Segment Start: Working data

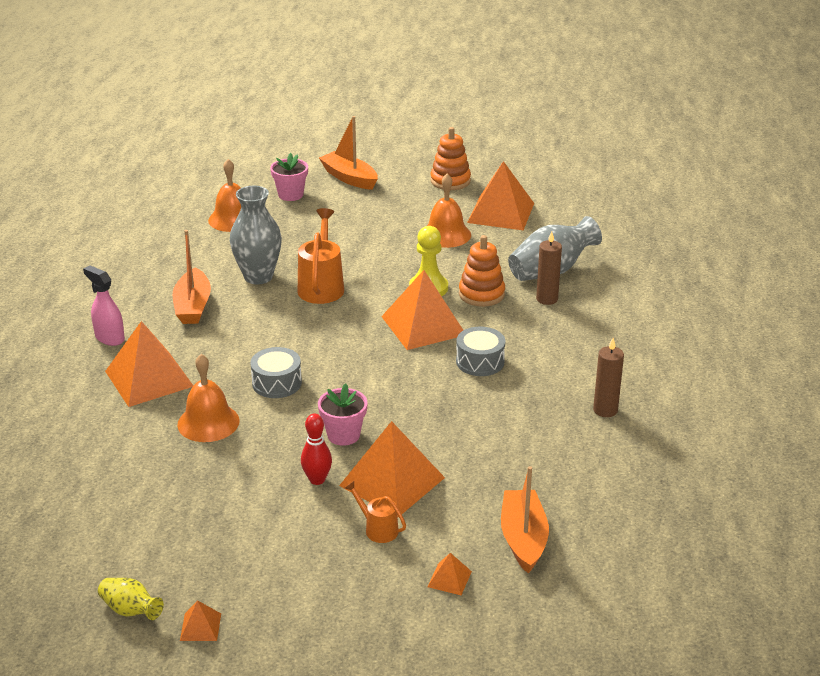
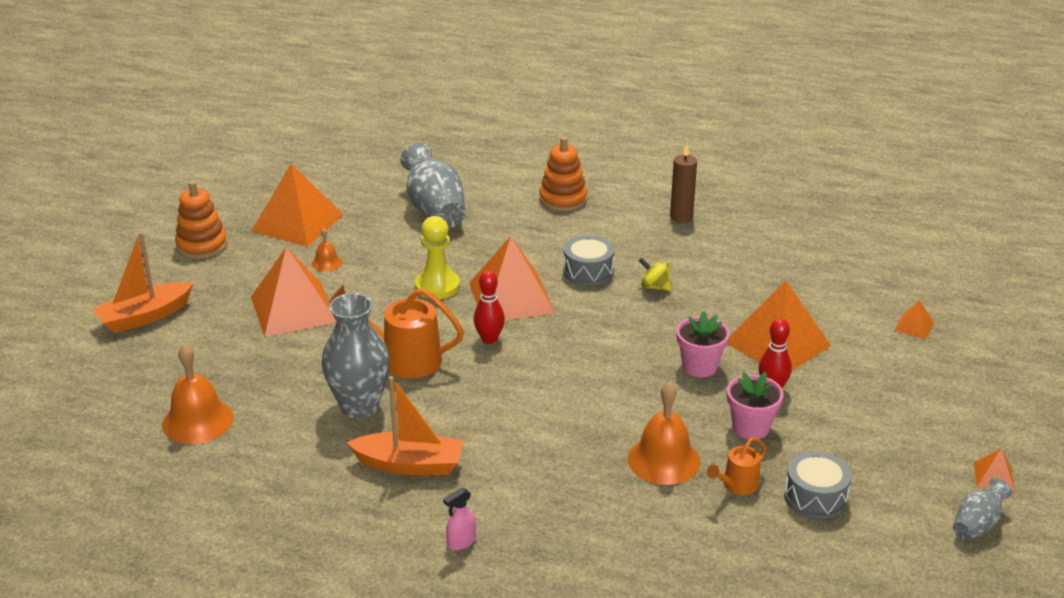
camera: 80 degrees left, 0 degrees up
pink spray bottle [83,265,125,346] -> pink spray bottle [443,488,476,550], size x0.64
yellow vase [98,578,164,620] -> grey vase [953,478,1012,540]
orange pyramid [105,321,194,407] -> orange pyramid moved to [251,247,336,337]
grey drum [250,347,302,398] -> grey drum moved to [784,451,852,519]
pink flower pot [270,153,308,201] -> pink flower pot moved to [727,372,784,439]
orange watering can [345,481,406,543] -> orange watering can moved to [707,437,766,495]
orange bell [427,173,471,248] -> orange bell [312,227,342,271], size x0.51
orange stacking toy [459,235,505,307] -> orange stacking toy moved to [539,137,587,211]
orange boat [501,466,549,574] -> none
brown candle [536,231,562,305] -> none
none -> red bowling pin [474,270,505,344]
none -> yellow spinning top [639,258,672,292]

Segment End: Working data
Segment Start: Working data

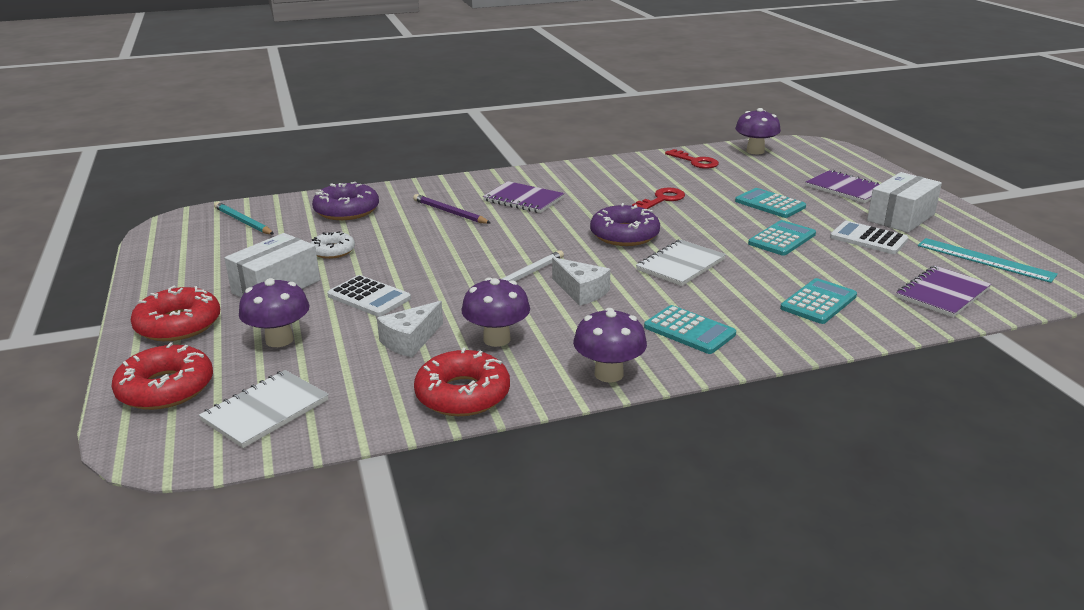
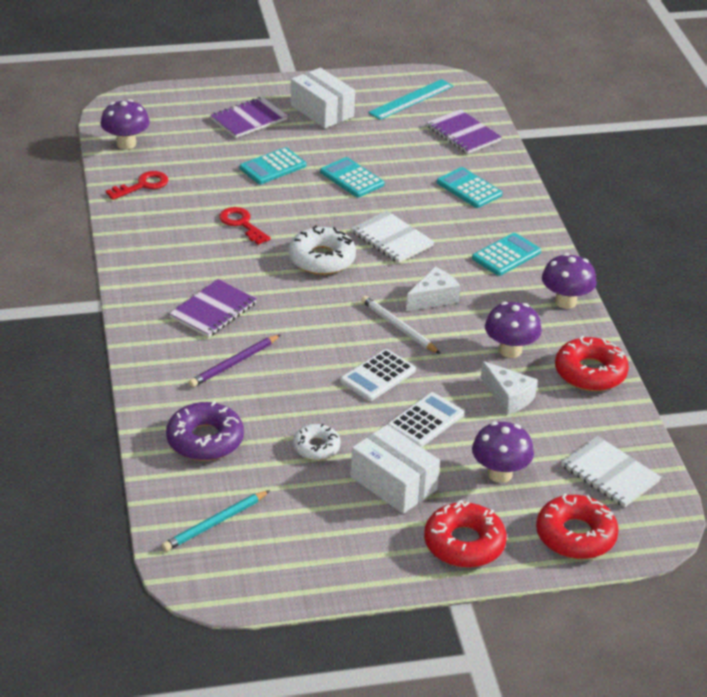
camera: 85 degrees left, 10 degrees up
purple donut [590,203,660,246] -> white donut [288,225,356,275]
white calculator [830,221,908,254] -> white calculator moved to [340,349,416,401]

Segment End: Working data
Segment Start: Working data

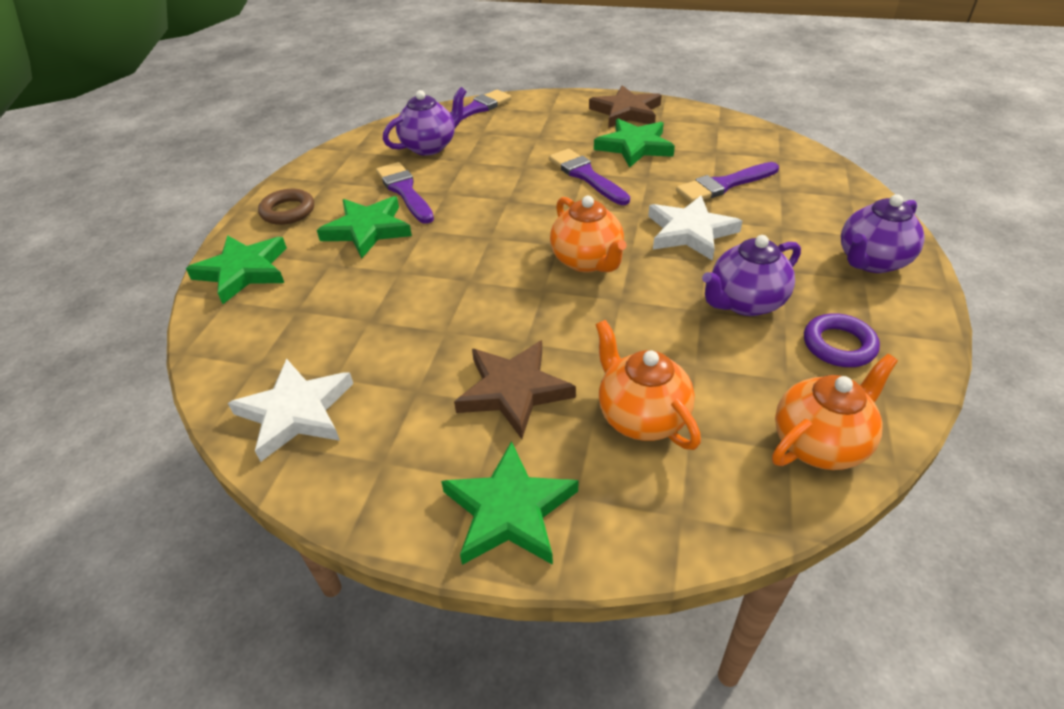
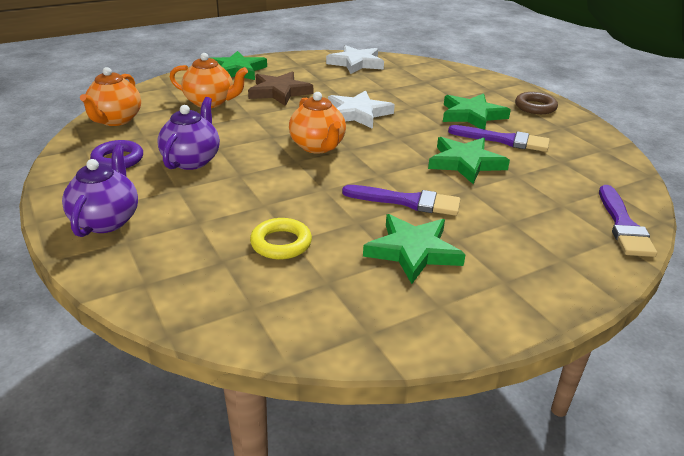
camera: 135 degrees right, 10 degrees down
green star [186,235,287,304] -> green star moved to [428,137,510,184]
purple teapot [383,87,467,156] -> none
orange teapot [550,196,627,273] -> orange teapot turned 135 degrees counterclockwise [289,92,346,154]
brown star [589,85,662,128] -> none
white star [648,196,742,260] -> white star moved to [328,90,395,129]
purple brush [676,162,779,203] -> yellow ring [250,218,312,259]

Segment End: Working data

- **The task**: Starting at the line that has "pink flower pot [270,153,308,201]" and ending at the line that has "none -> yellow spinning top [639,258,672,292]", please write out the lines above exactly, leaving out all others.

- **Answer space**:
pink flower pot [270,153,308,201] -> pink flower pot moved to [727,372,784,439]
orange watering can [345,481,406,543] -> orange watering can moved to [707,437,766,495]
orange bell [427,173,471,248] -> orange bell [312,227,342,271], size x0.51
orange stacking toy [459,235,505,307] -> orange stacking toy moved to [539,137,587,211]
orange boat [501,466,549,574] -> none
brown candle [536,231,562,305] -> none
none -> red bowling pin [474,270,505,344]
none -> yellow spinning top [639,258,672,292]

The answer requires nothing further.